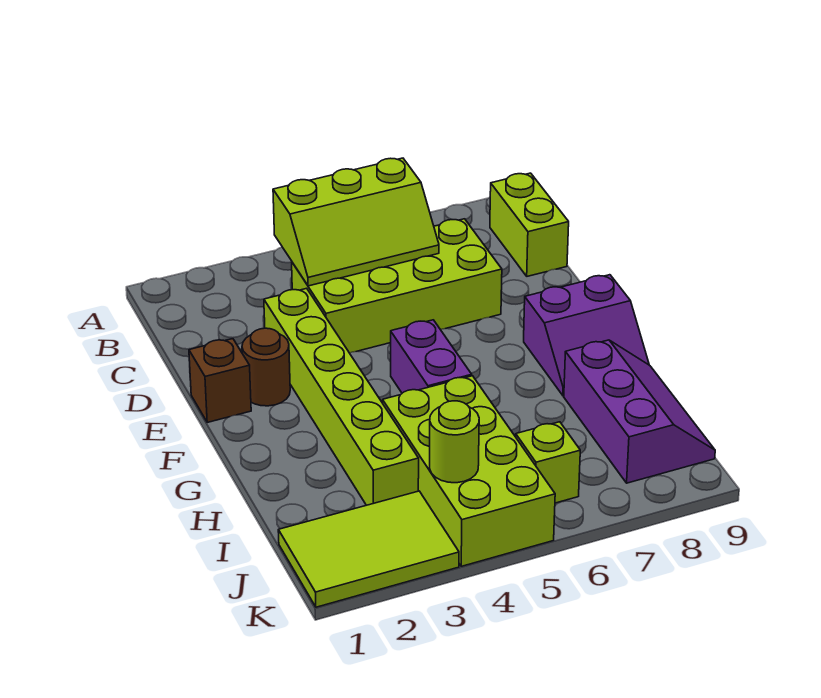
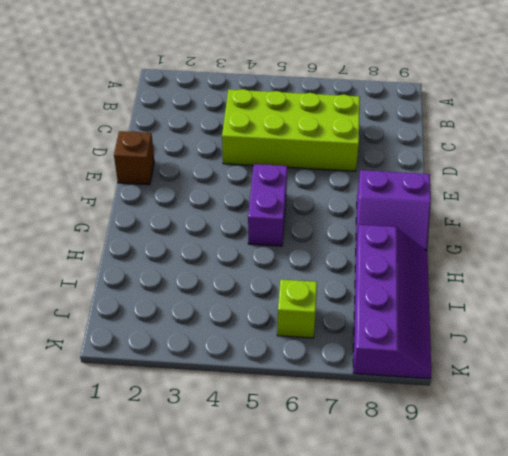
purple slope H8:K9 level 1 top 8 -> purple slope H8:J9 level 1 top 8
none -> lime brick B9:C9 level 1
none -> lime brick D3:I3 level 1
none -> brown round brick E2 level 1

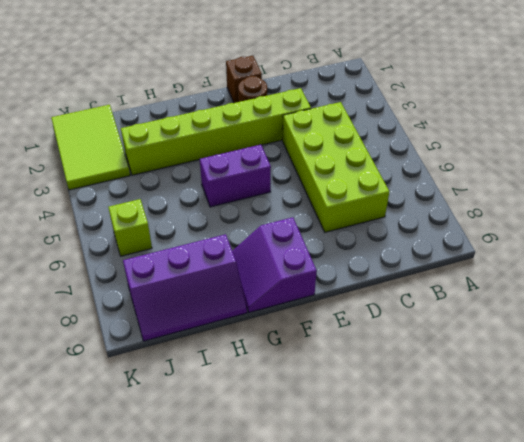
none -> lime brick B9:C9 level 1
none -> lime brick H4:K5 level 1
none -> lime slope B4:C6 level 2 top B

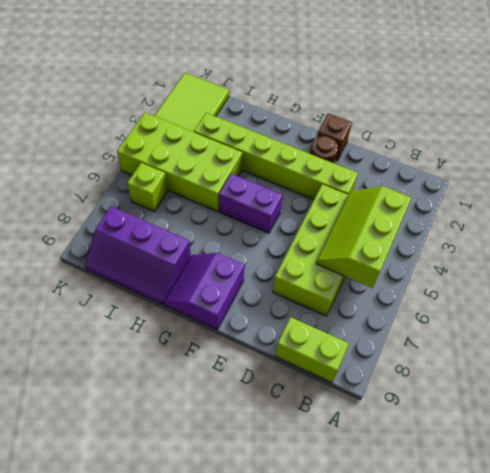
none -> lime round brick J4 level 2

****

Task brief —
Every line above is to be written out unchanged, with the pictures omitted.

Output of the exercise —
purple slope H8:K9 level 1 top 8 -> purple slope H8:J9 level 1 top 8
none -> lime brick B9:C9 level 1
none -> lime brick D3:I3 level 1
none -> brown round brick E2 level 1

none -> lime brick B9:C9 level 1
none -> lime brick H4:K5 level 1
none -> lime slope B4:C6 level 2 top B

none -> lime round brick J4 level 2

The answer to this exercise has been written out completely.